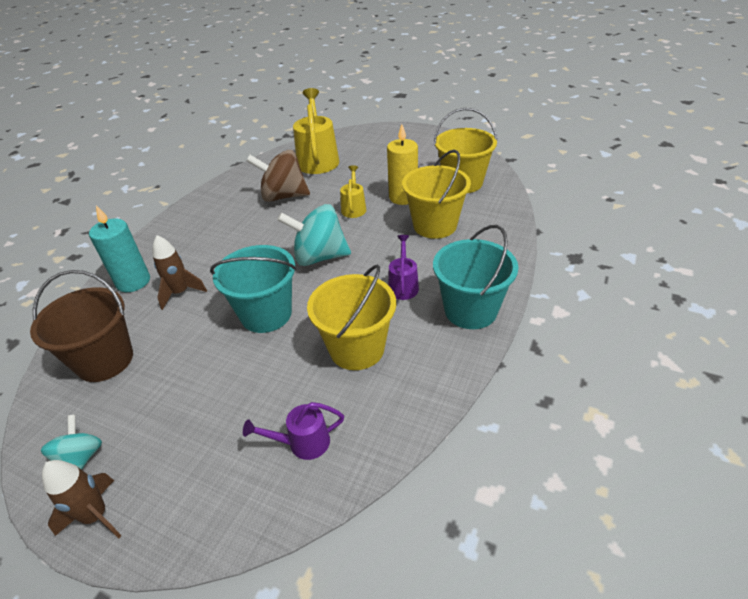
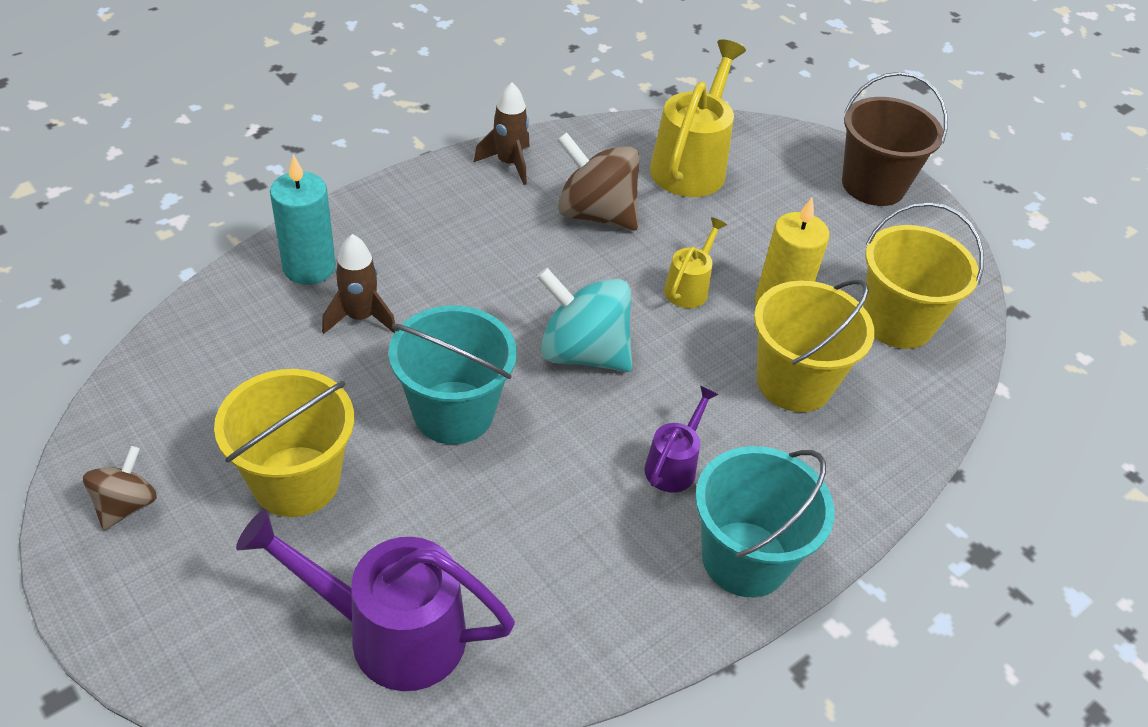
camera: 20 degrees right, 5 degrees up
(81, 458) = (126, 505): turquoise spinning top -> brown spinning top
(96, 516) = (108, 591): brown rocket -> brown rocket (509, 164)
(105, 360) = (216, 377): brown bucket -> brown bucket (873, 185)
(302, 443) = (389, 632): purple watering can -> purple watering can, size x1.91
(356, 348) = (542, 533): yellow bucket -> yellow bucket (296, 481)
☆ ☆ ☆ ☆
## WHAT IS NEEDED
For each line in the data above that contains the string "bucket", extract the line.

## FINISHED EXERCISE
(105, 360) = (216, 377): brown bucket -> brown bucket (873, 185)
(356, 348) = (542, 533): yellow bucket -> yellow bucket (296, 481)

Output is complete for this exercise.